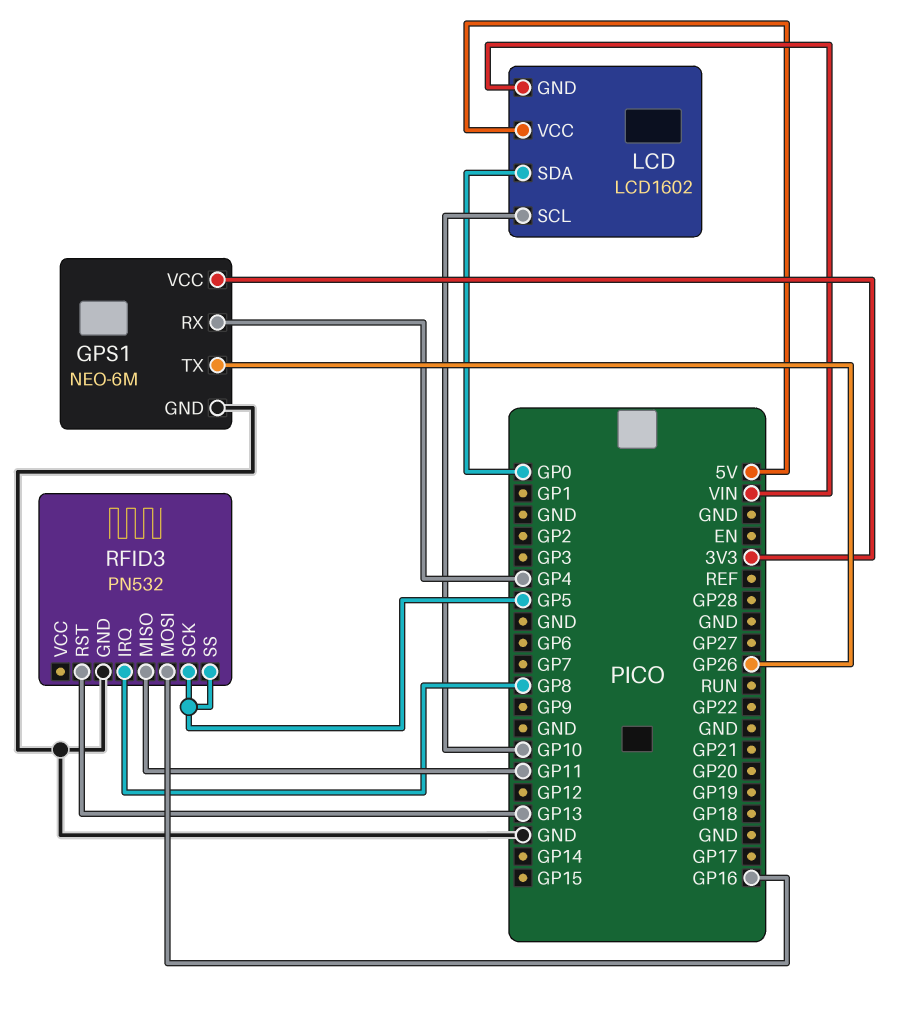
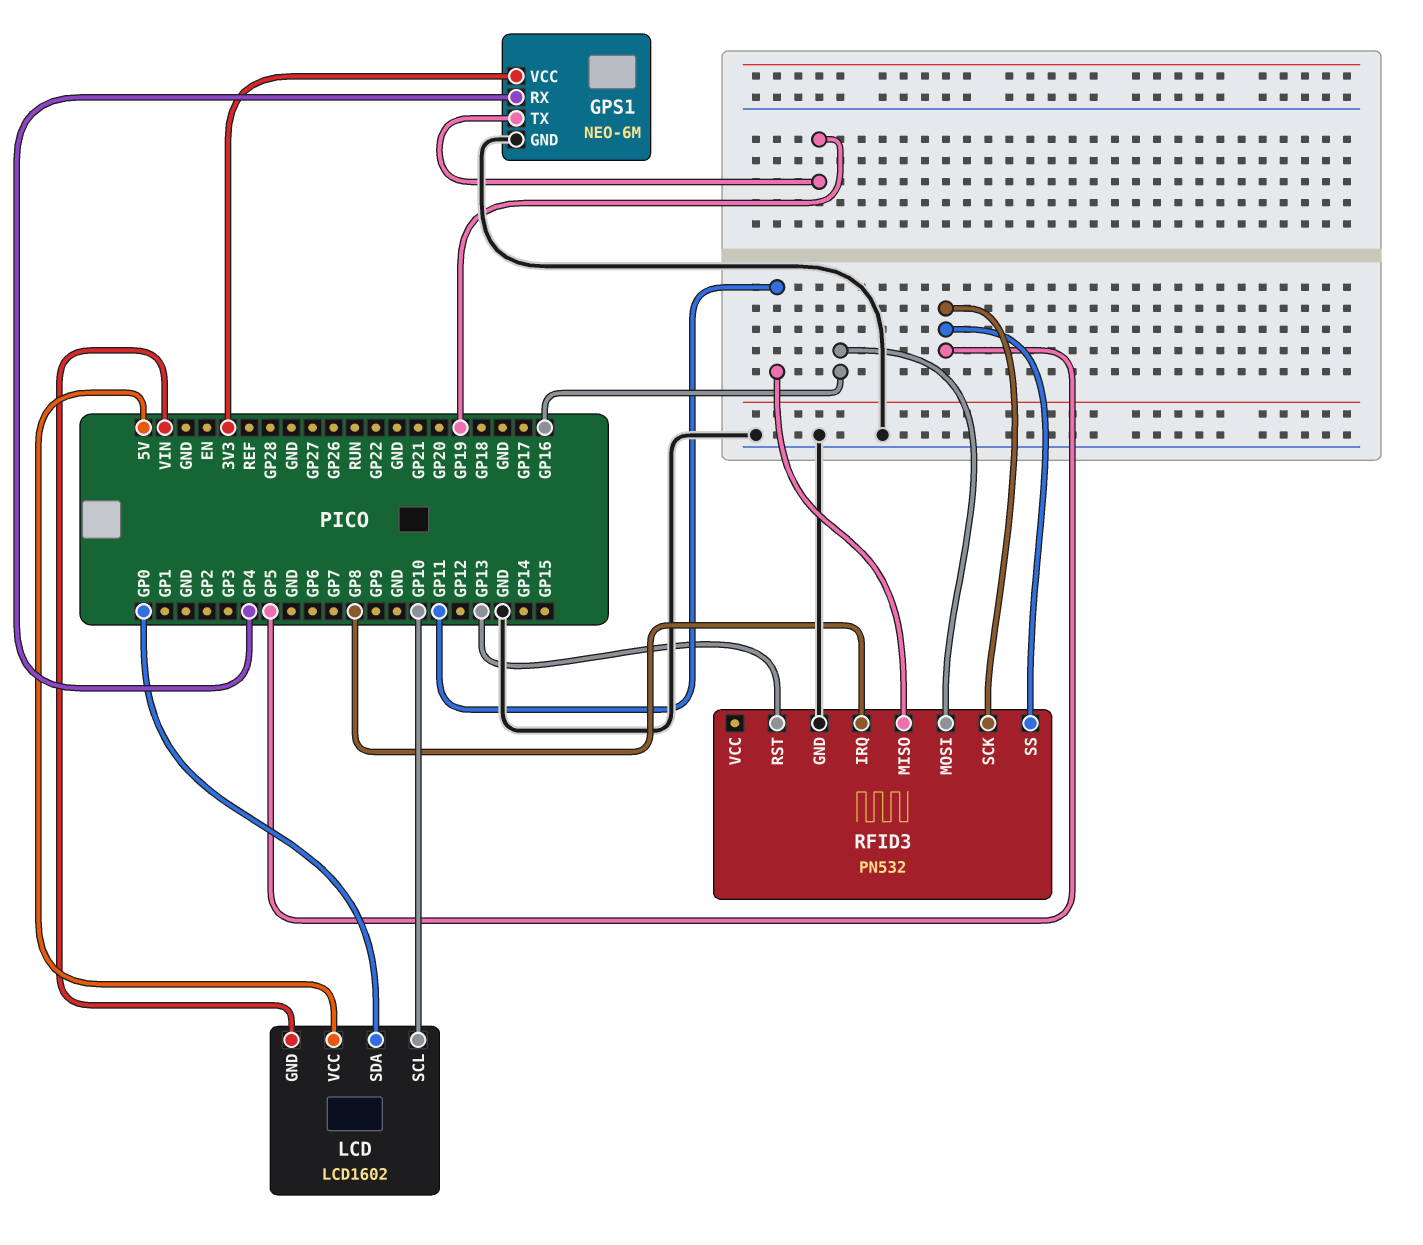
GPS1 pin TX: GP26 -> GP19

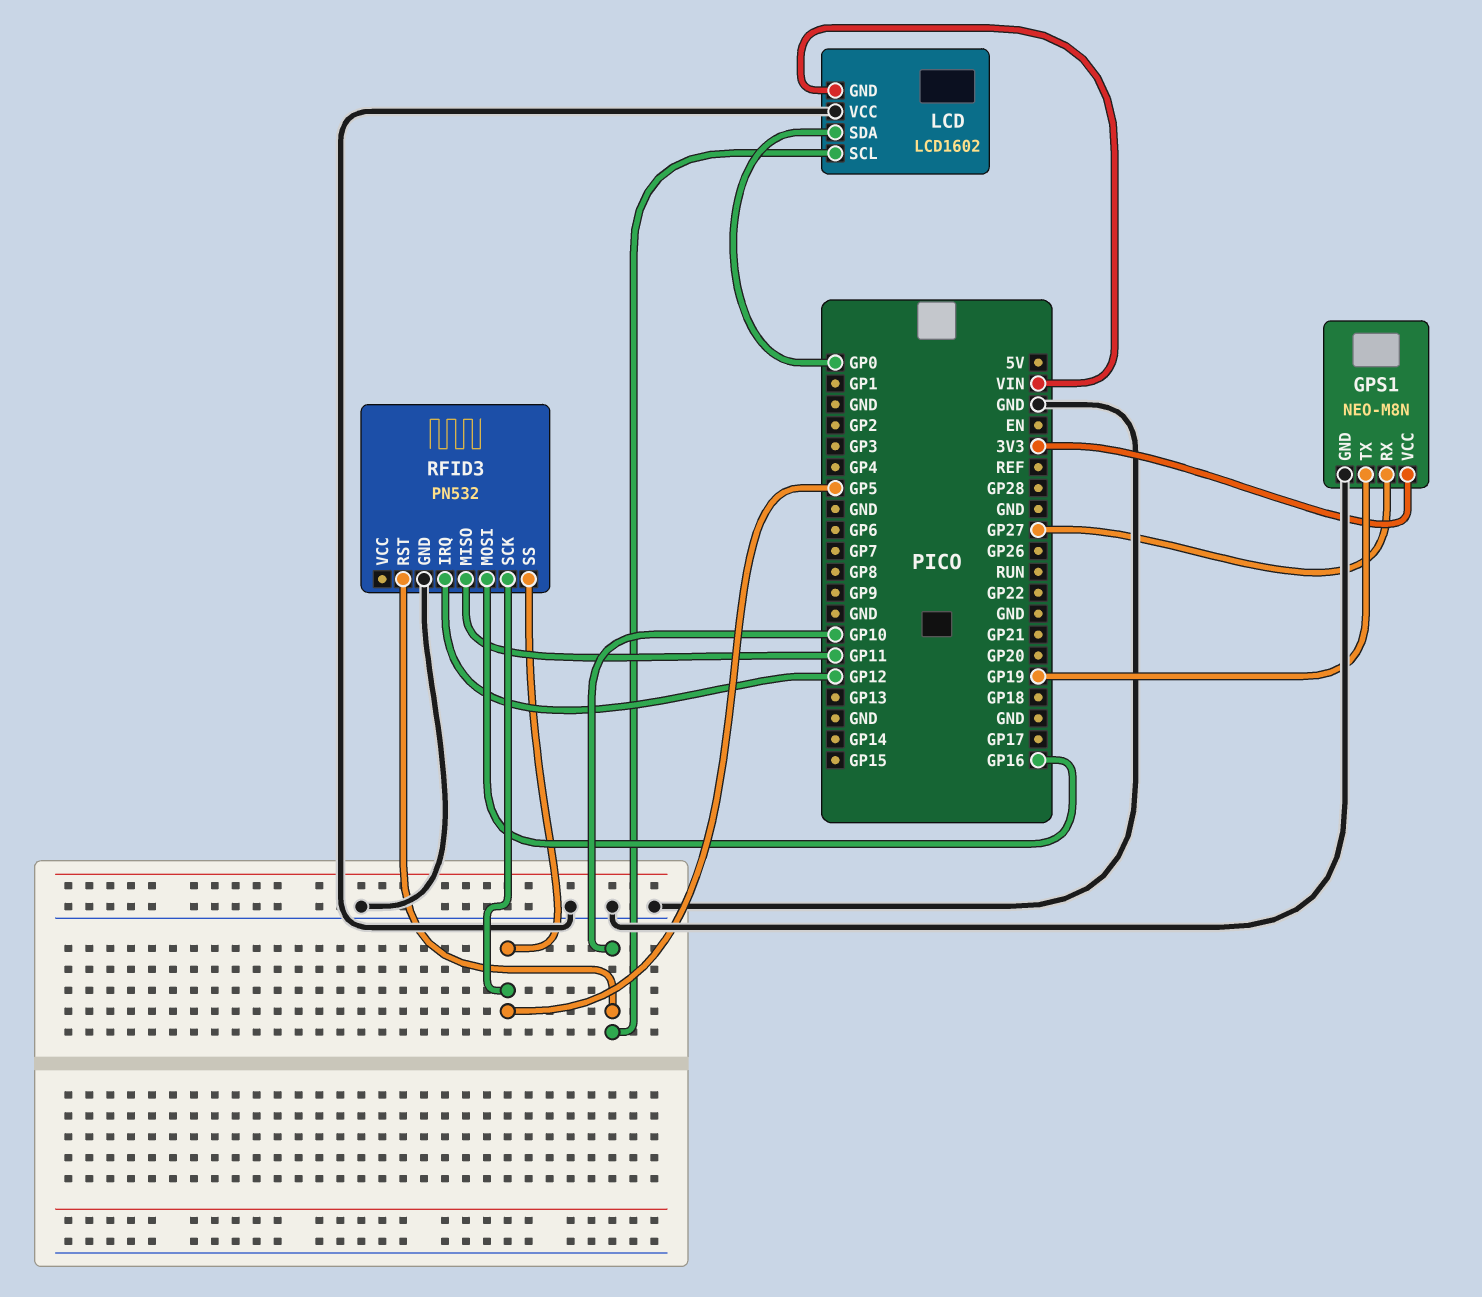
GPS1: NEO-6M -> NEO-M8N
GPS1 pin RX: GP4 -> GP27
LCD pin VCC: 5V -> GND
RFID3 pin IRQ: GP8 -> GP12
RFID3 pin RST: GP13 -> GP10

* * * * * * * * *

§ **EXERCISE**:
Output every entry above verbatim, but leave out the pictures.

§ **SOLUTION TO THE PROBLEM**:
GPS1 pin TX: GP26 -> GP19

GPS1: NEO-6M -> NEO-M8N
GPS1 pin RX: GP4 -> GP27
LCD pin VCC: 5V -> GND
RFID3 pin IRQ: GP8 -> GP12
RFID3 pin RST: GP13 -> GP10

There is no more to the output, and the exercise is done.